Although the records include pictures, print only the rest, exactly as written.

+++

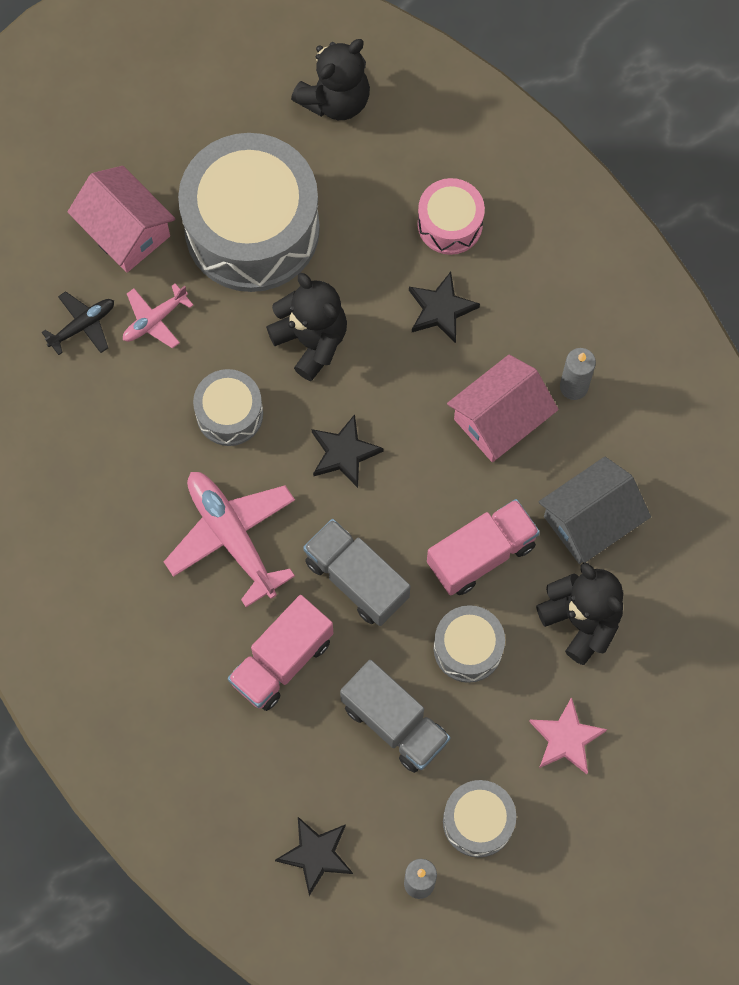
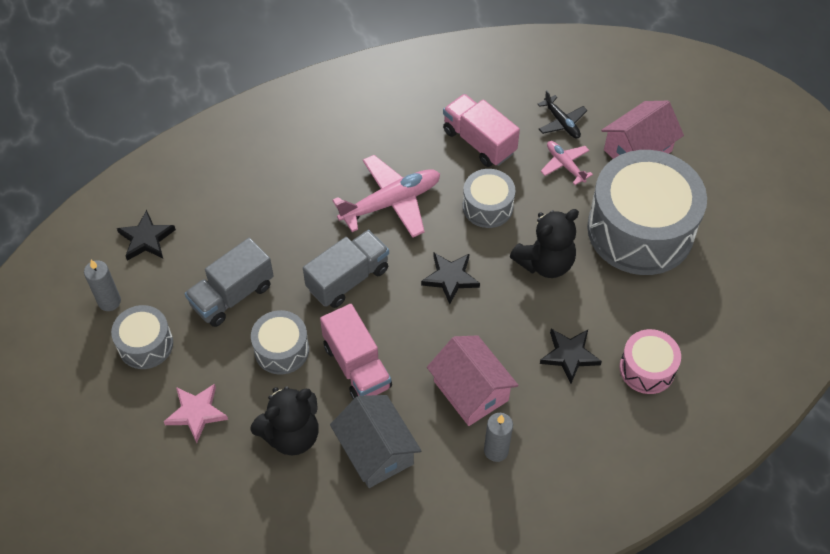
camera: 95 degrees right, 15 degrees down
(281, 660) = (292, 227): pink truck -> pink truck (479, 141)
(335, 100) = (758, 294): black teddy bear -> none

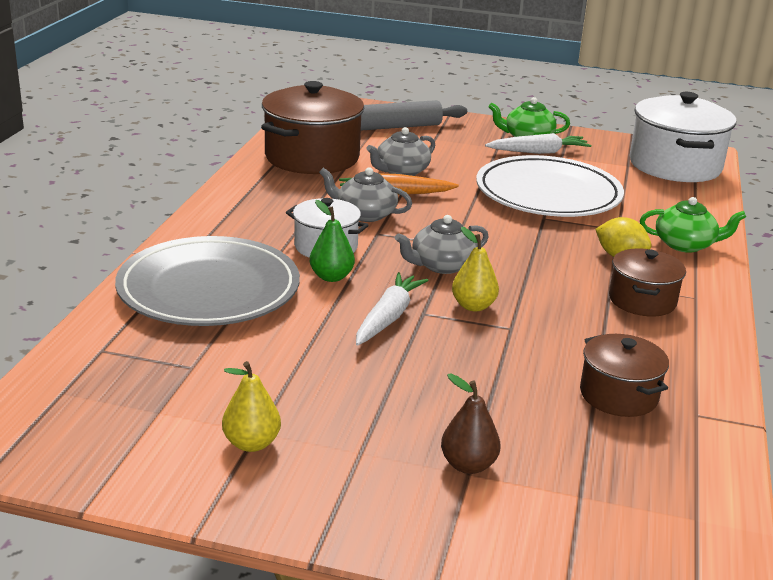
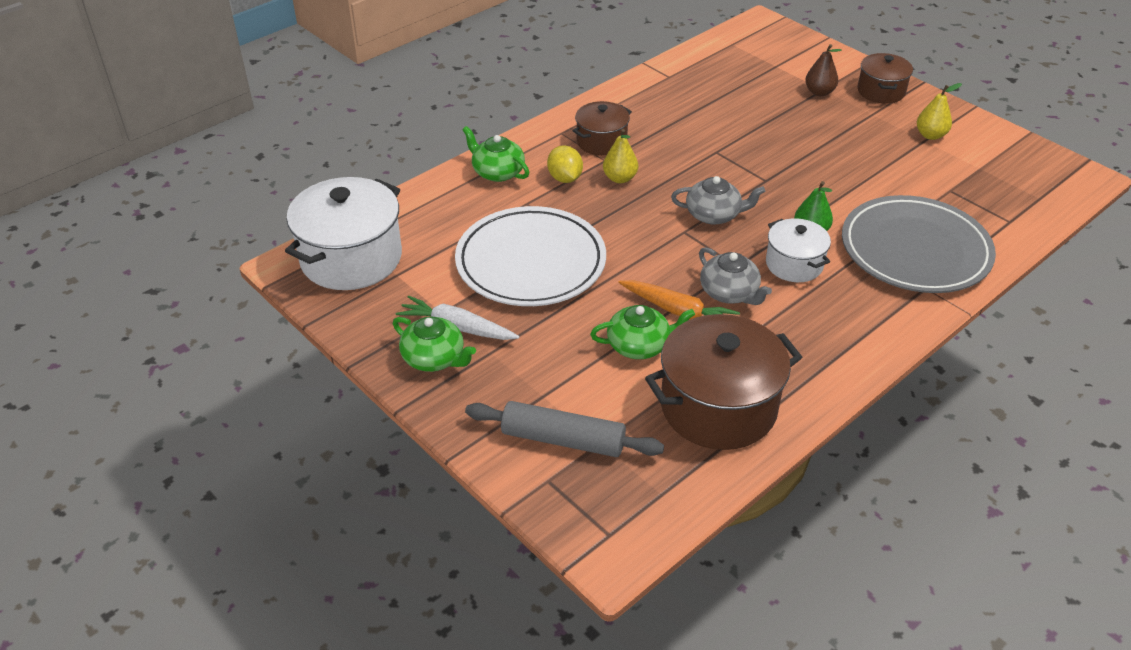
camera: 145 degrees left, 15 degrees up
(388, 317) = (793, 184): white carrot -> none
(401, 171) = (639, 345): grey teapot -> green teapot
(473, 306) = (725, 174): yellow pear -> yellow pear (620, 178)
(618, 395) = (699, 97): brown pot -> brown pot (881, 91)

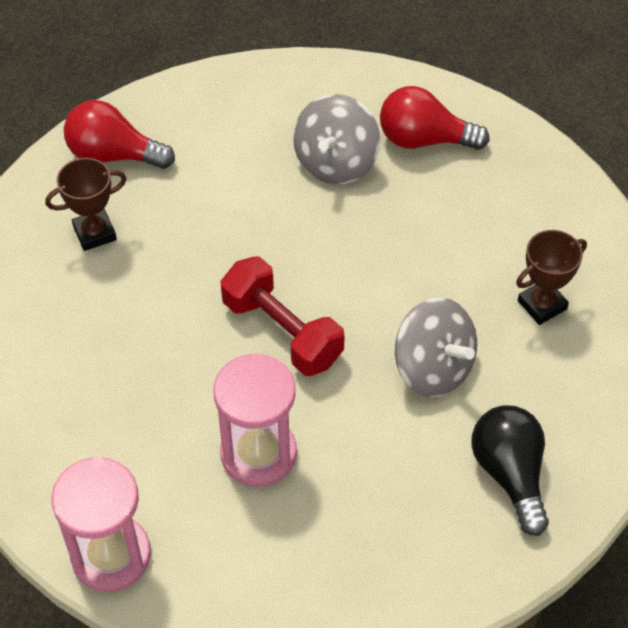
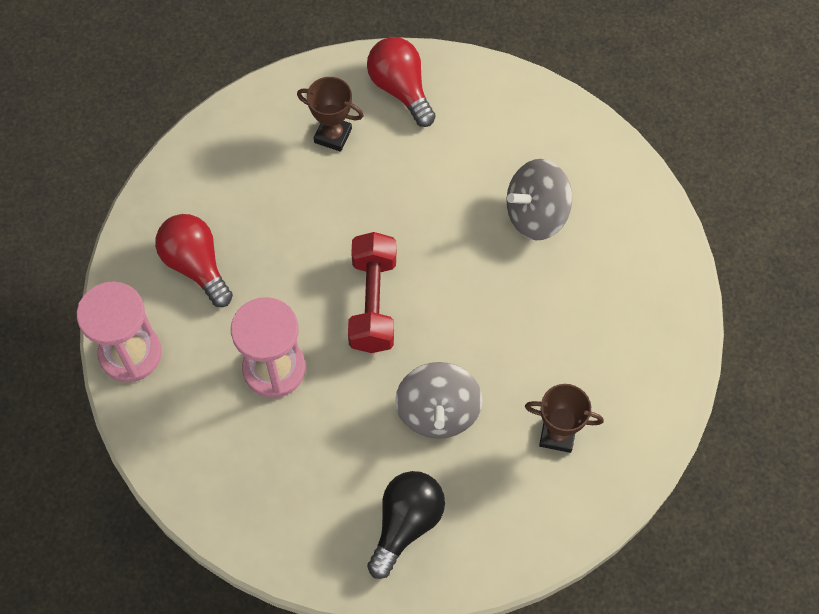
camera: 45 degrees right, 10 degrees up
(424, 139) = (615, 248): red light bulb -> red light bulb (196, 265)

+++

--- Response area ---
camera: 95 degrees right, 15 degrees down
(281, 660) = (292, 227): pink truck -> pink truck (479, 141)
(335, 100) = (758, 294): black teddy bear -> none

camera: 145 degrees left, 15 degrees up
(388, 317) = (793, 184): white carrot -> none
(401, 171) = (639, 345): grey teapot -> green teapot
(473, 306) = (725, 174): yellow pear -> yellow pear (620, 178)
(618, 395) = (699, 97): brown pot -> brown pot (881, 91)

camera: 45 degrees right, 10 degrees up
(424, 139) = (615, 248): red light bulb -> red light bulb (196, 265)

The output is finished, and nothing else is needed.